### WHAT YOU ARE ASKED TO DO
From the entries below, return only the lines starting at the one that contains "blue brick B17" and ending at the one that contains "blue brick J15:J17", exactly as they stand.

------ DATA IN THIS EXERCISE ------

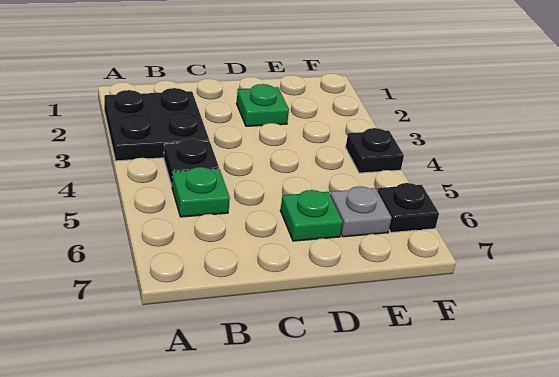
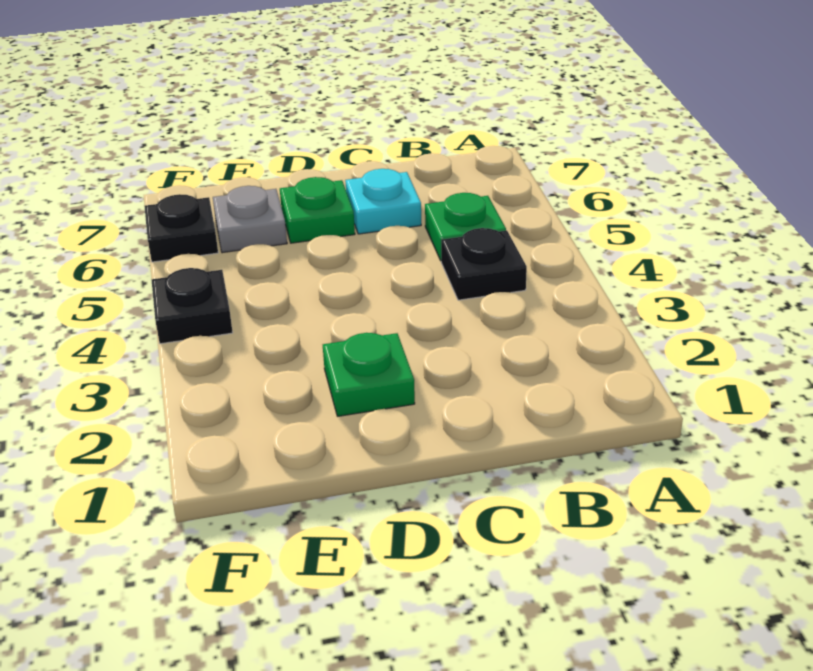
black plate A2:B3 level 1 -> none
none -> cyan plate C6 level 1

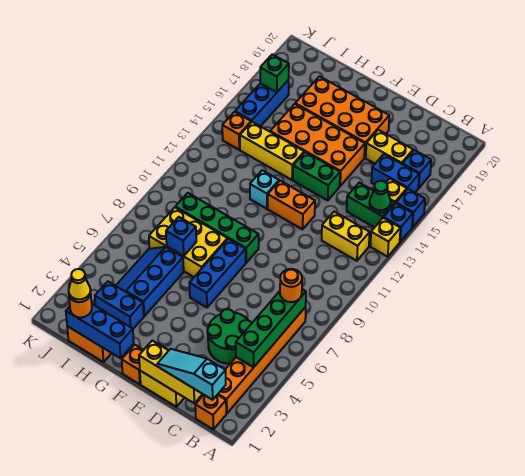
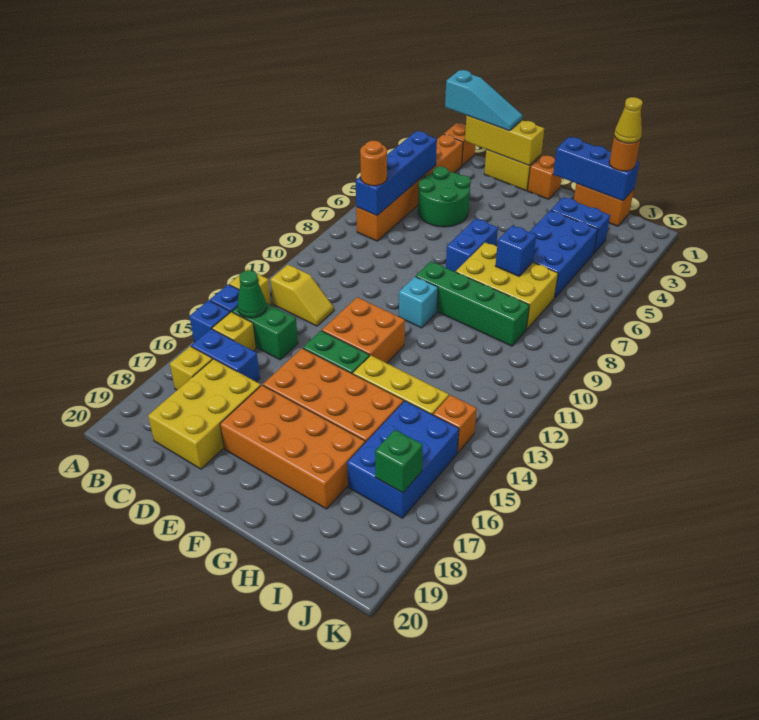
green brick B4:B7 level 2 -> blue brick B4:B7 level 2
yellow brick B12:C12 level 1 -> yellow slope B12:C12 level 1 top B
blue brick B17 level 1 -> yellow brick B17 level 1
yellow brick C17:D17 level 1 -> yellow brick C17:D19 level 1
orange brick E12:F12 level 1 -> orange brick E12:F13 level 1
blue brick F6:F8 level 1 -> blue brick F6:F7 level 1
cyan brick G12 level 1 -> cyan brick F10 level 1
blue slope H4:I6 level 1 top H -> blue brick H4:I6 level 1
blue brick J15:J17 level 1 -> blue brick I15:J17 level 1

------
------ DATA IN THIS EXERCISE ------

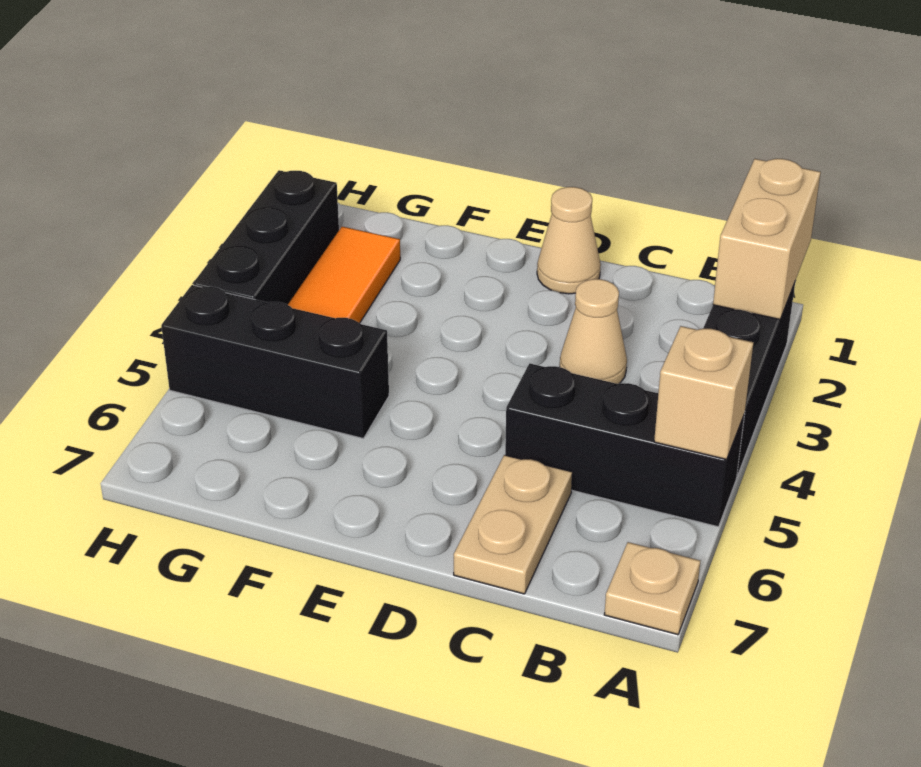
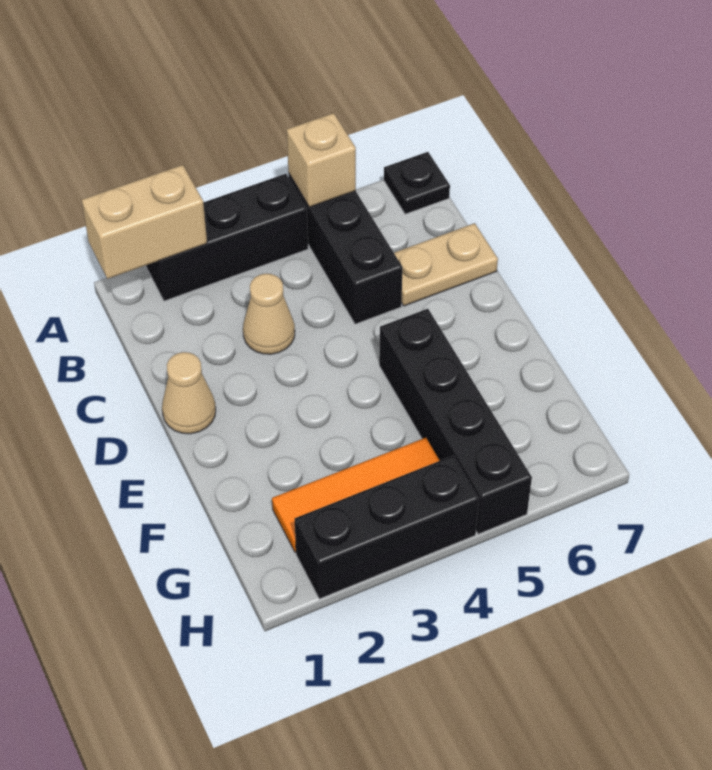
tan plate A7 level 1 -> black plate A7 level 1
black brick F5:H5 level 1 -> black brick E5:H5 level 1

------
------ DATA IN THIS EXERCISE ------

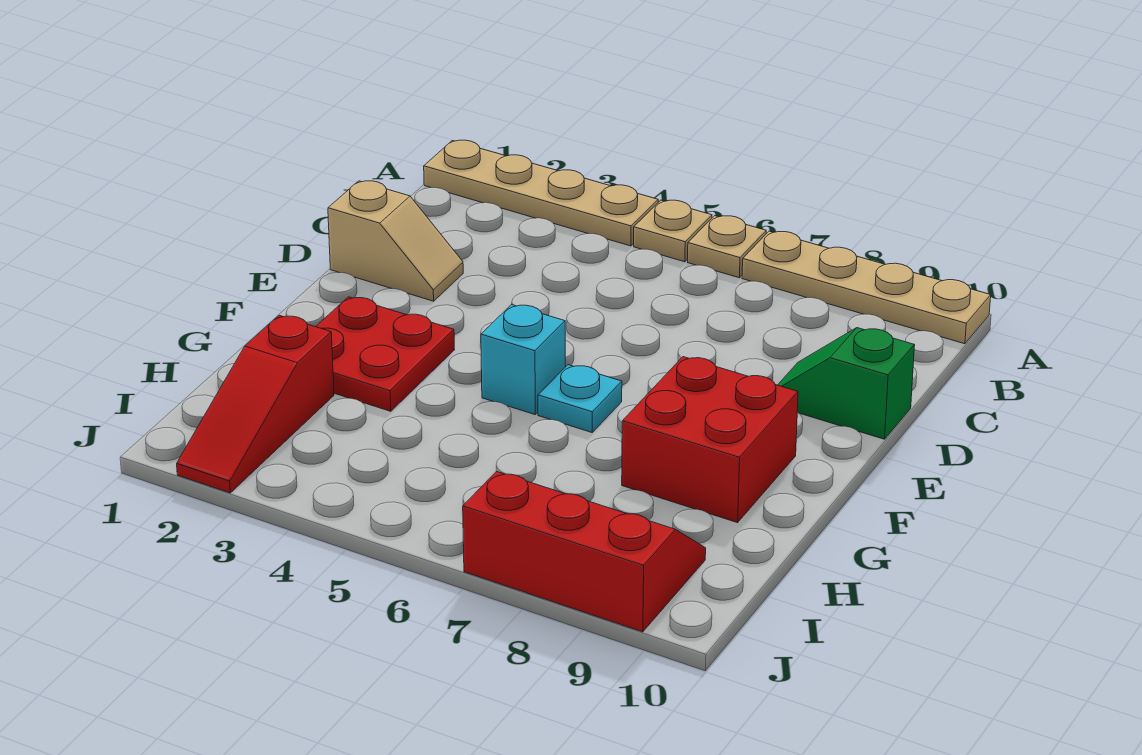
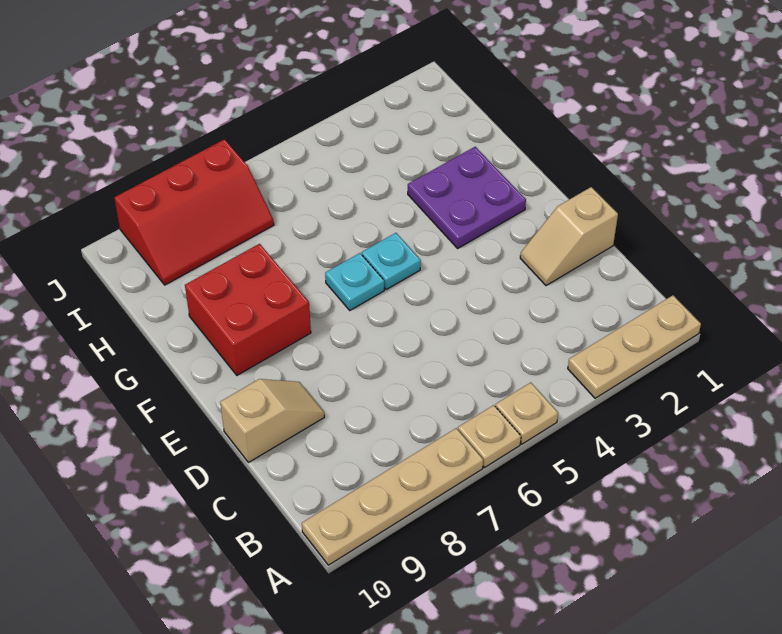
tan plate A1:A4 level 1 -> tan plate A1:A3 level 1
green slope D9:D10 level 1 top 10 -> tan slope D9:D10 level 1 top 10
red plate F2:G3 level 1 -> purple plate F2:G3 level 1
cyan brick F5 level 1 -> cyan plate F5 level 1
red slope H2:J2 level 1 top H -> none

------

### RESPONSE AREA
blue brick B17 level 1 -> yellow brick B17 level 1
yellow brick C17:D17 level 1 -> yellow brick C17:D19 level 1
orange brick E12:F12 level 1 -> orange brick E12:F13 level 1
blue brick F6:F8 level 1 -> blue brick F6:F7 level 1
cyan brick G12 level 1 -> cyan brick F10 level 1
blue slope H4:I6 level 1 top H -> blue brick H4:I6 level 1
blue brick J15:J17 level 1 -> blue brick I15:J17 level 1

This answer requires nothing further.